(Spatial object tracking data)
* * * * *

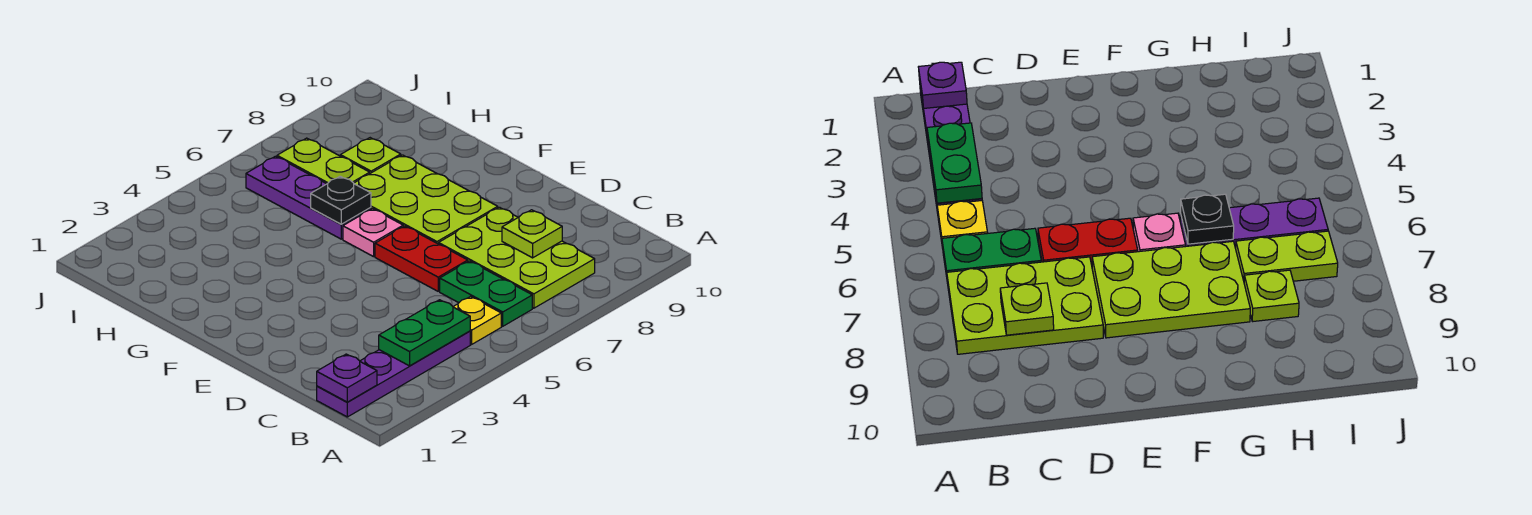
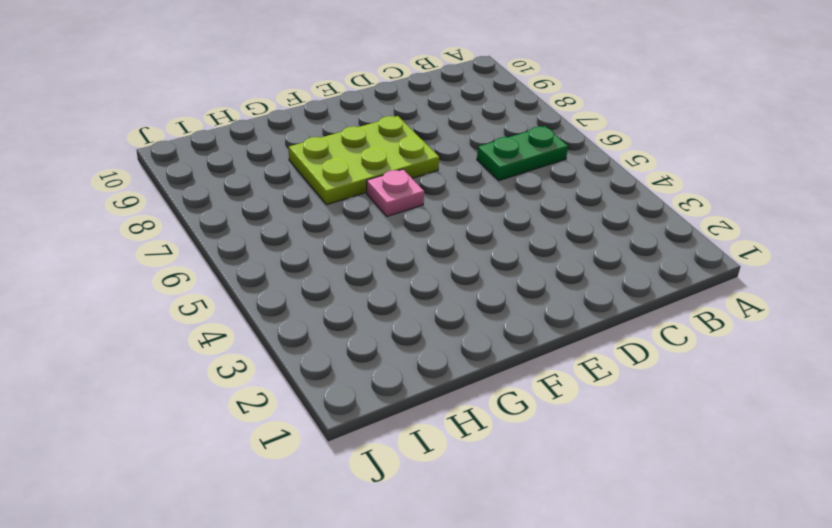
none -> purple plate B1:B4 level 1
none -> yellow plate B5 level 1
none -> lime plate B7:D8 level 1

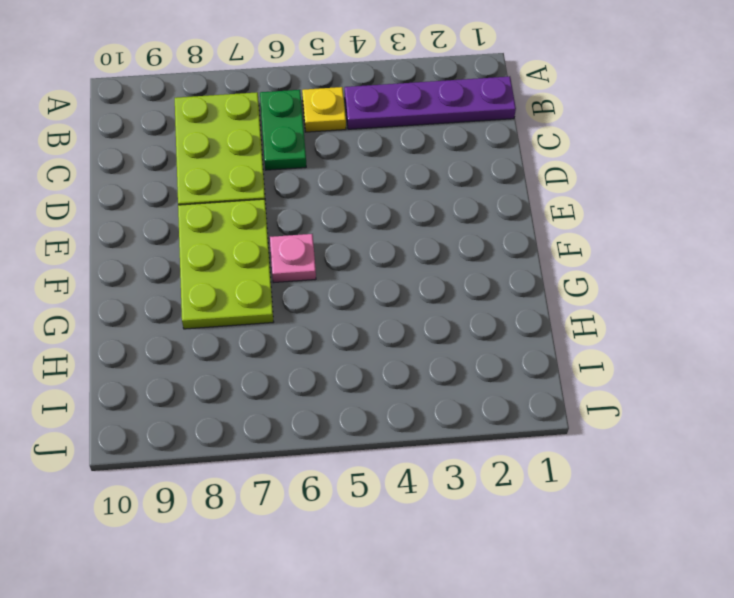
none -> red plate D6:E6 level 1
none -> purple plate G6:I6 level 1
none -> lime plate H7:I7 level 1

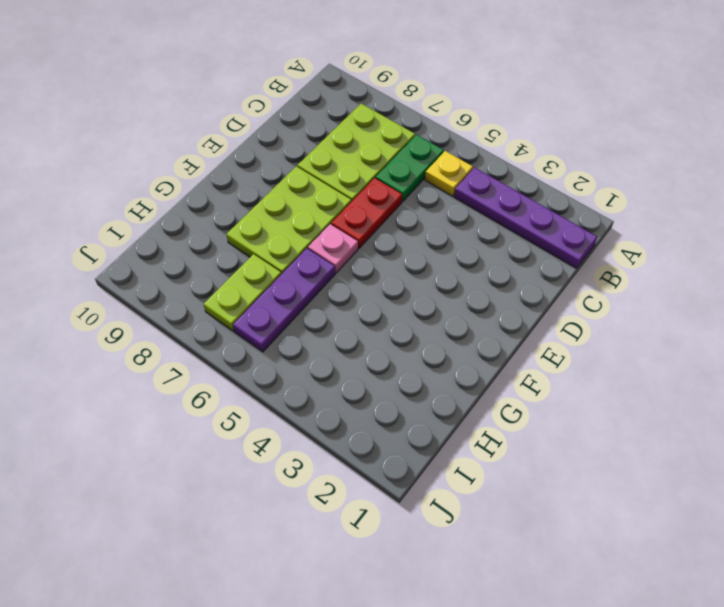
none -> lime plate H8 level 1
none -> purple plate B1 level 2
none -> green plate B3:B4 level 2

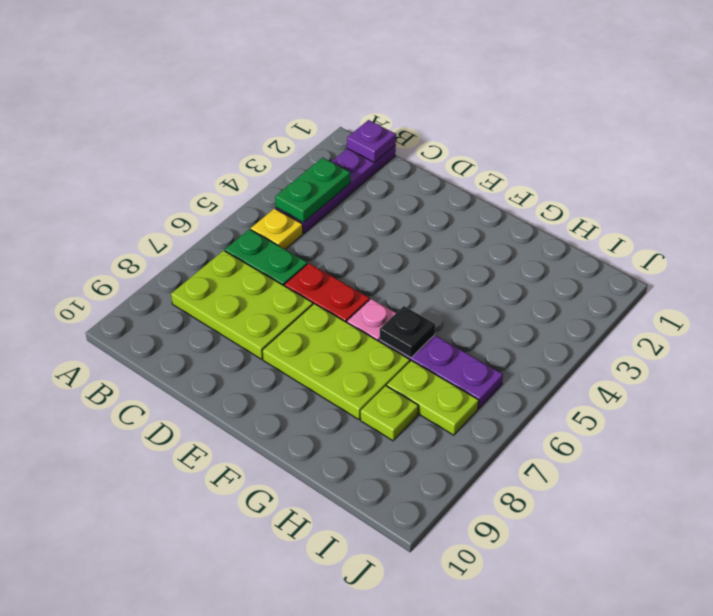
none -> lime plate C8 level 2

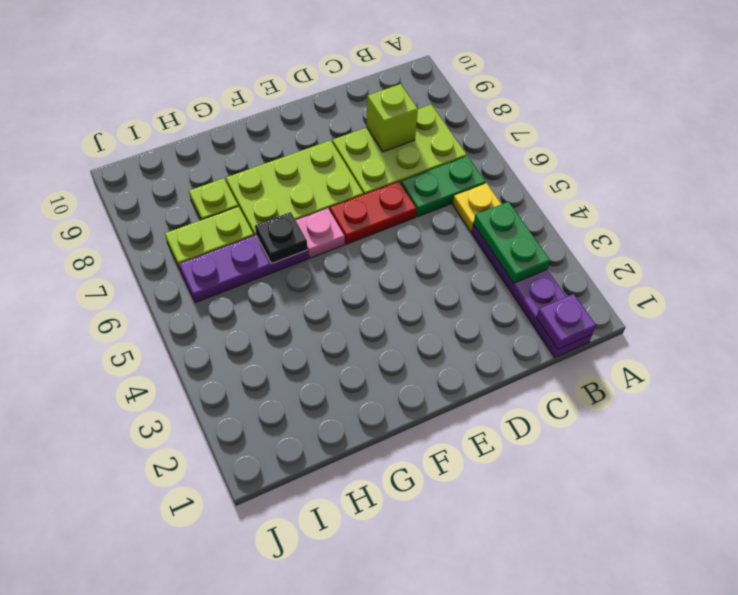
lime brick C8 level 2 -> lime plate C8 level 2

* * * * *

## ASSIGNMENT
Your copy of the entries must be exact and must not include any of their pictures.

## OUTPUT OF THE EXERCISE
none -> purple plate B1:B4 level 1
none -> yellow plate B5 level 1
none -> lime plate B7:D8 level 1

none -> red plate D6:E6 level 1
none -> purple plate G6:I6 level 1
none -> lime plate H7:I7 level 1

none -> lime plate H8 level 1
none -> purple plate B1 level 2
none -> green plate B3:B4 level 2

none -> lime plate C8 level 2

lime brick C8 level 2 -> lime plate C8 level 2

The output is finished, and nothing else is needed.